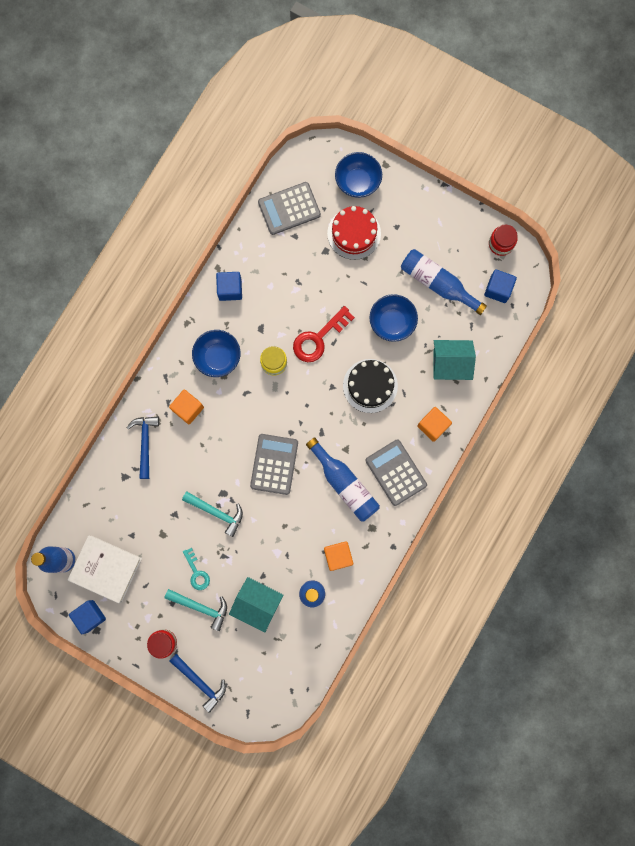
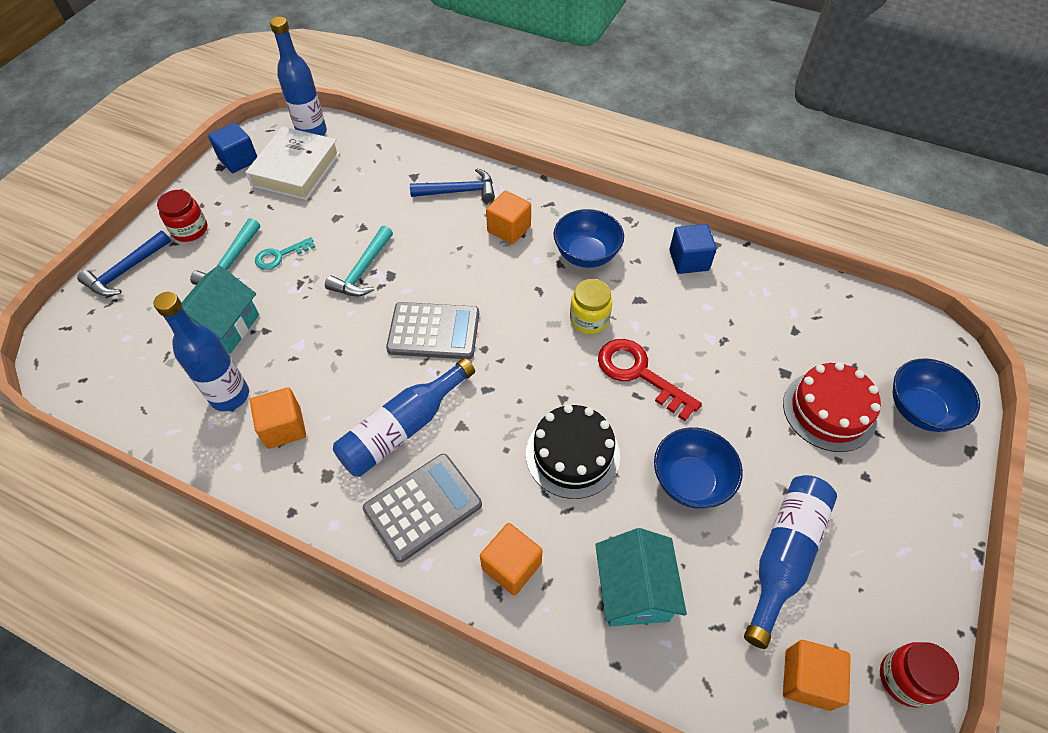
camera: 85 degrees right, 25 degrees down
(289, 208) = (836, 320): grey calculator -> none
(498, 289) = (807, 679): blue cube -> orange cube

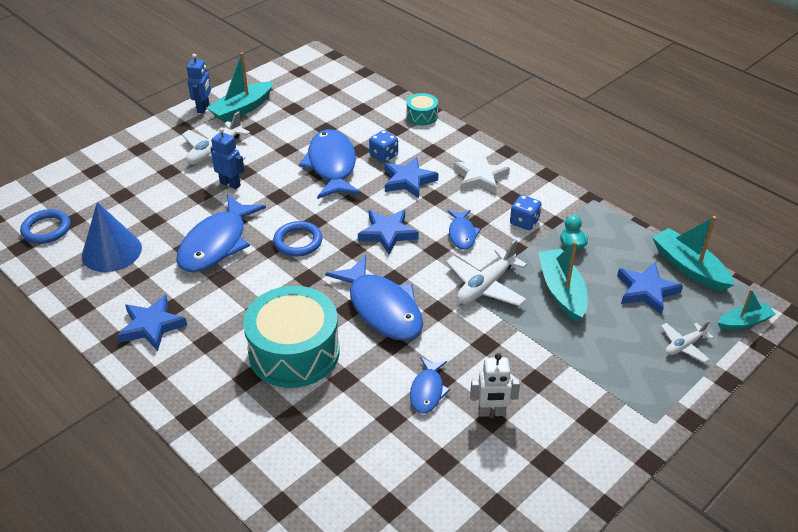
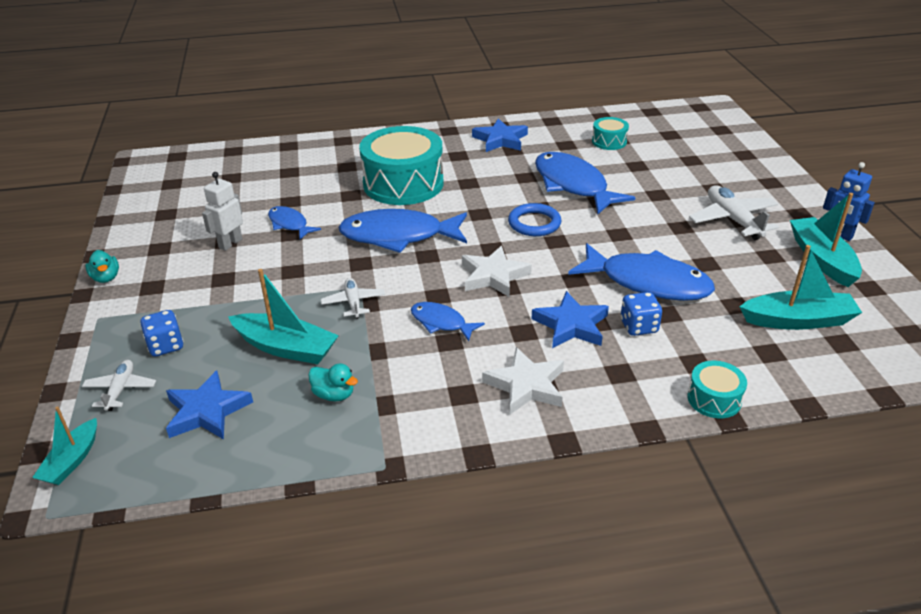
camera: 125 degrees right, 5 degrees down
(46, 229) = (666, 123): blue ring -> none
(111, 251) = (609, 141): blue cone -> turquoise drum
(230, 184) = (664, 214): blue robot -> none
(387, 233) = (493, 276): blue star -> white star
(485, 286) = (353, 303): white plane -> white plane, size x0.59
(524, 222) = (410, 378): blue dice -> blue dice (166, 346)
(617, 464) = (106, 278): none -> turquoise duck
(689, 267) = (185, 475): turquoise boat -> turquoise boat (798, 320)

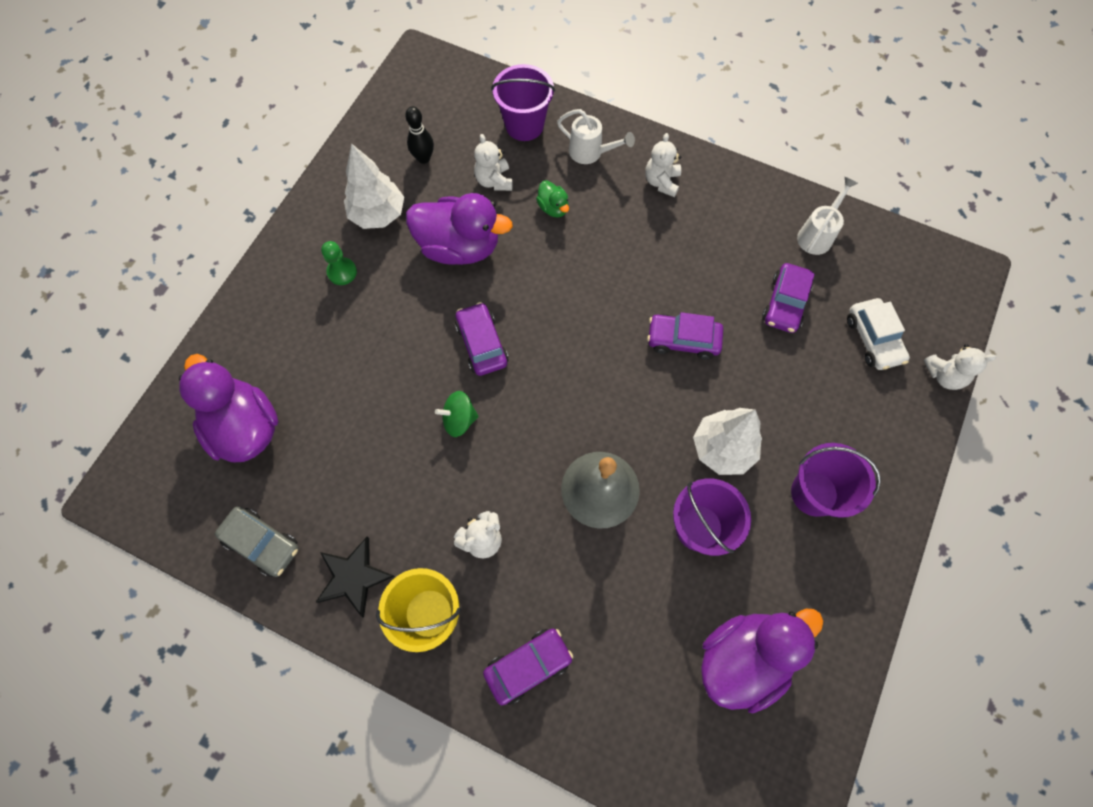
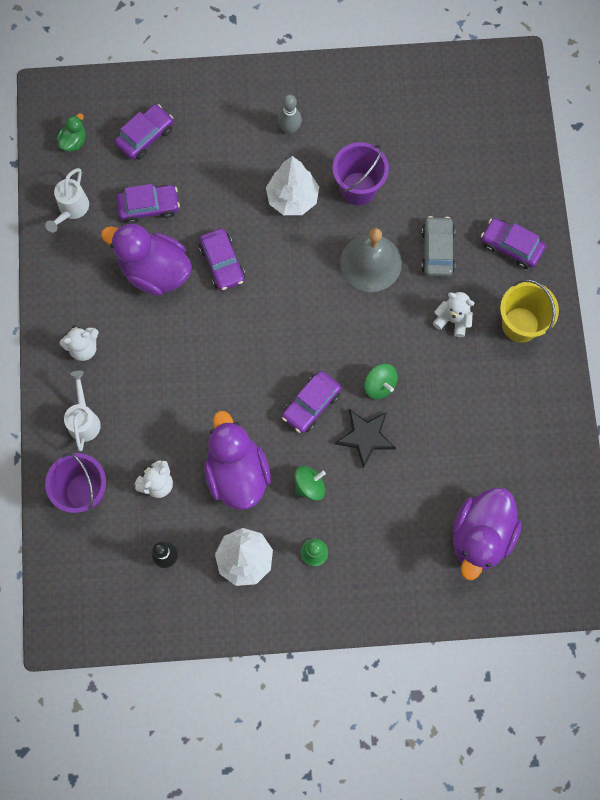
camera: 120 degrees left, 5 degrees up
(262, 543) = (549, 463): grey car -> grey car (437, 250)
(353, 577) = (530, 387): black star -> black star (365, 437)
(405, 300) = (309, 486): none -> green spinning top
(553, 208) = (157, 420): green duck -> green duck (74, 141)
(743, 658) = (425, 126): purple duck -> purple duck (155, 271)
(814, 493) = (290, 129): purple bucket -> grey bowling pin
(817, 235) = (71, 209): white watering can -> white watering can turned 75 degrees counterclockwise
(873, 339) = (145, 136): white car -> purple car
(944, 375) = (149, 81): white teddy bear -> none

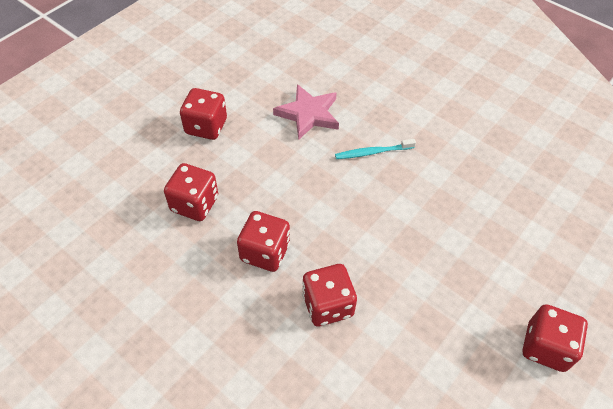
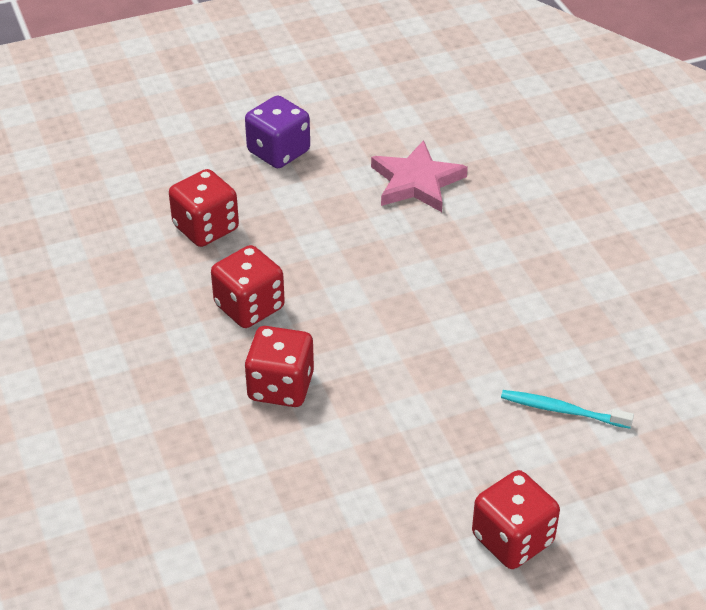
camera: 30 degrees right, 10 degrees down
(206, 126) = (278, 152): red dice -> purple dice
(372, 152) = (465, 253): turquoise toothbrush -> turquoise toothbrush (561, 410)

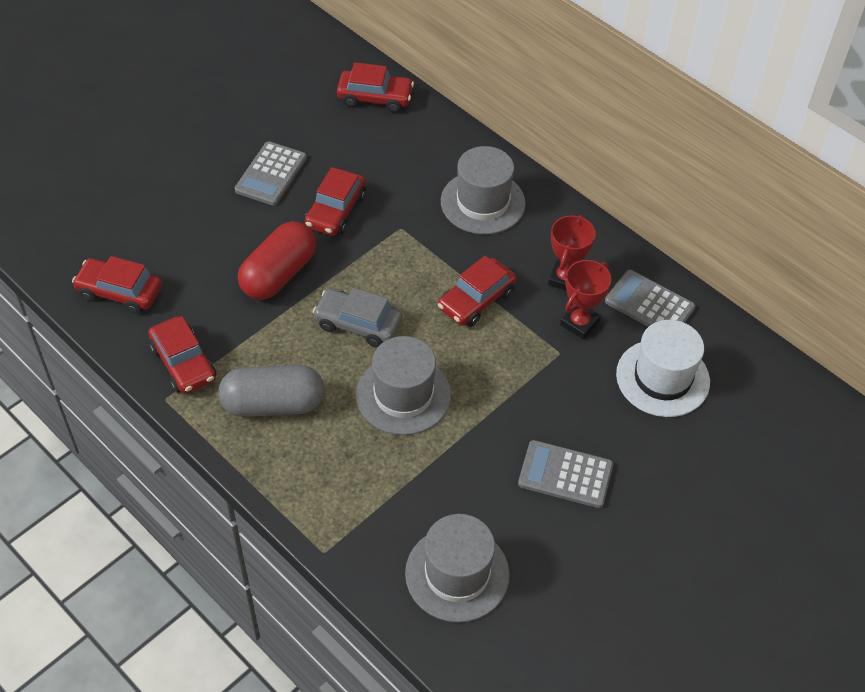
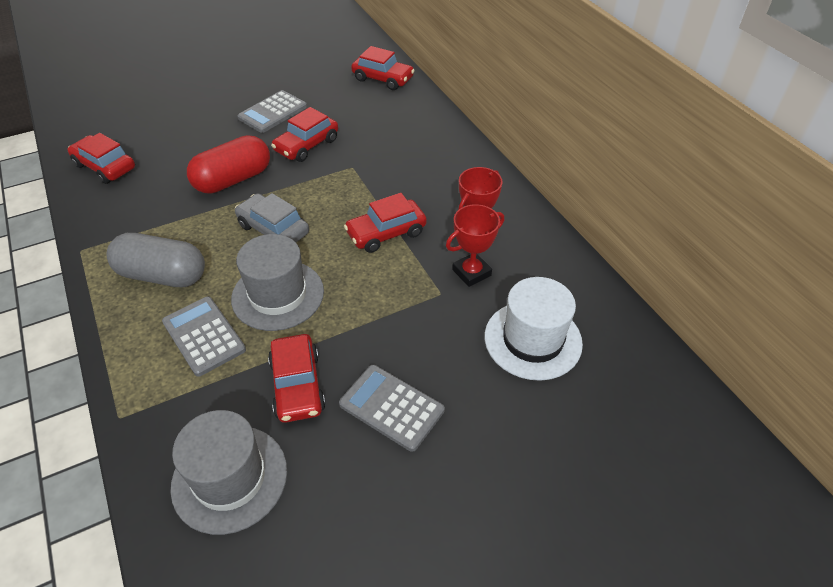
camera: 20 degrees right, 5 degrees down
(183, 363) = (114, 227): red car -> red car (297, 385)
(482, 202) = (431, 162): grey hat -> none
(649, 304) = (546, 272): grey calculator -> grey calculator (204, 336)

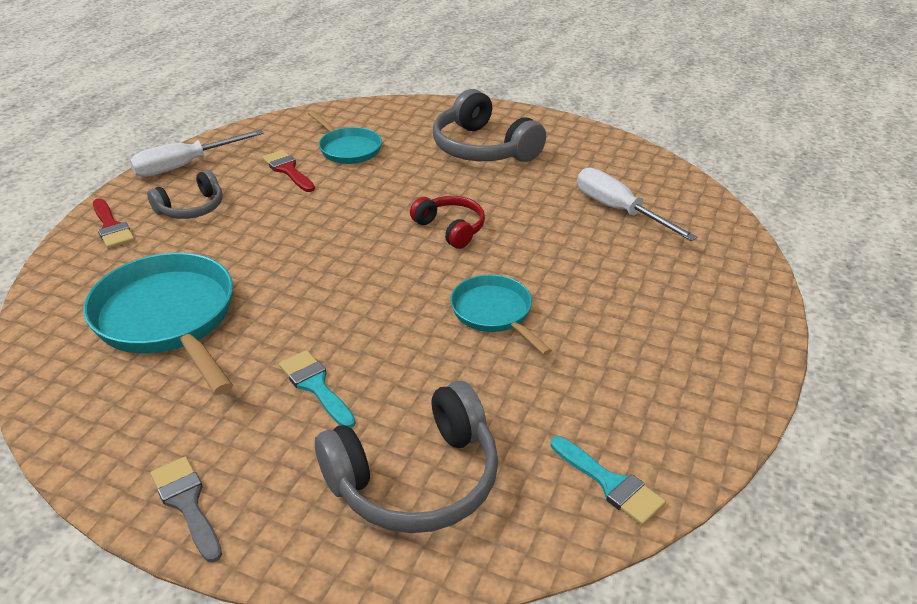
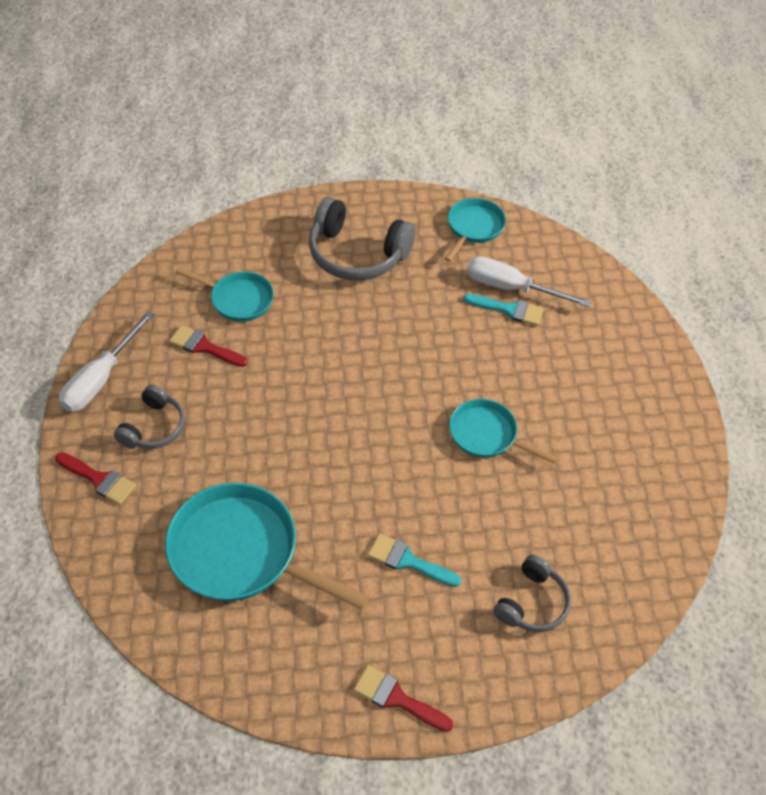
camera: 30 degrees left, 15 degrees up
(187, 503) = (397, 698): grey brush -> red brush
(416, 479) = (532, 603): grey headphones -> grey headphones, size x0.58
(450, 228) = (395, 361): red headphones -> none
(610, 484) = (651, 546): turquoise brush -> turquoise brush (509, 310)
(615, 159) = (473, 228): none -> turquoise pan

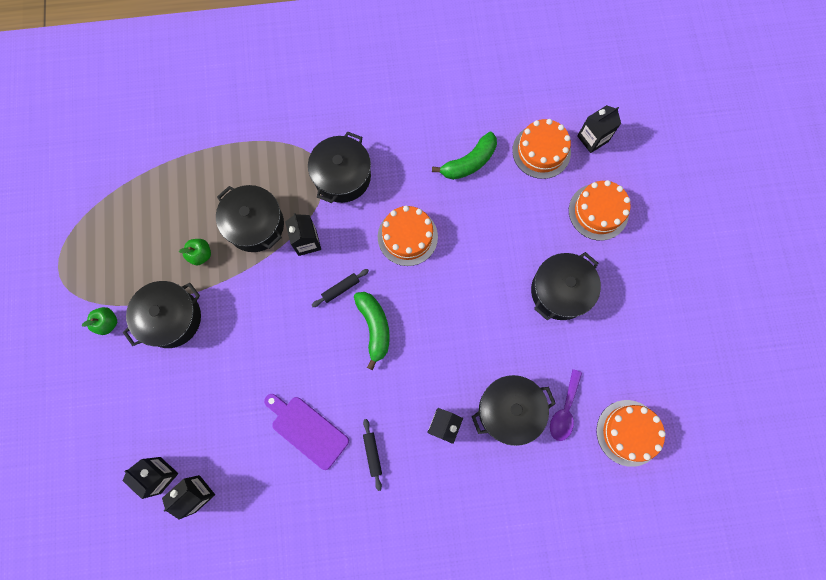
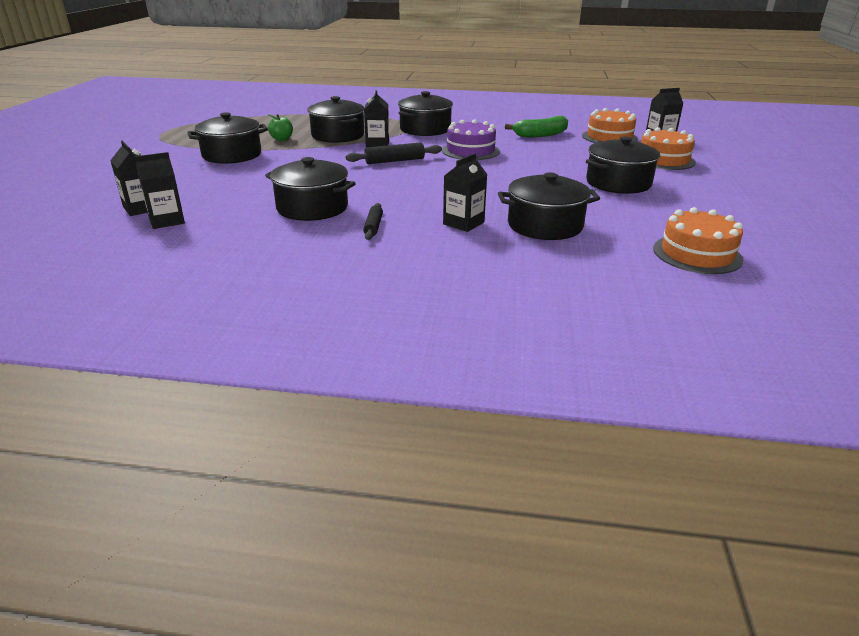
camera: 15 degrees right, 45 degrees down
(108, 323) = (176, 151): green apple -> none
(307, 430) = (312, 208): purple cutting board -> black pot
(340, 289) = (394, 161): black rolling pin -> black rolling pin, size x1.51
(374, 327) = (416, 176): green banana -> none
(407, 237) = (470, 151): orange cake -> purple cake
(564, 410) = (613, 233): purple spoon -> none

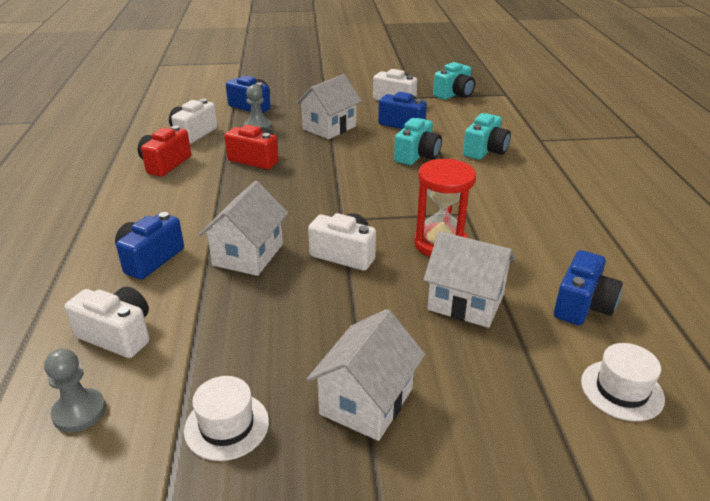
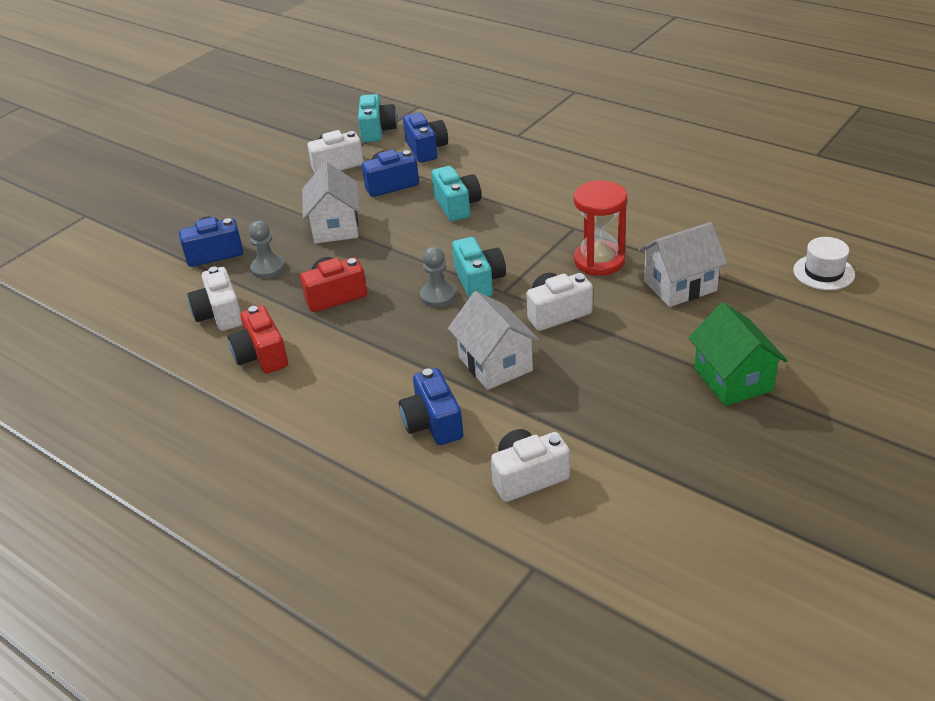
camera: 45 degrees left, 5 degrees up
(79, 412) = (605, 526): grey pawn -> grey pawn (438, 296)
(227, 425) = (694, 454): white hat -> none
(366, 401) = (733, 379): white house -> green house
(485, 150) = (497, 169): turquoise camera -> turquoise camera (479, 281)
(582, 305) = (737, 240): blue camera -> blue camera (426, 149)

+ + +

Problem to solve: The task calls for every line of the material that contains the string "down".

Answer area:
camera: 85 degrees right, 25 degrees down
camera: 125 degrees right, 5 degrees down
camera: 30 degrees right, 10 degrees down
camera: 20 degrees right, 5 degrees down
camera: 15 degrees right, 45 degrees down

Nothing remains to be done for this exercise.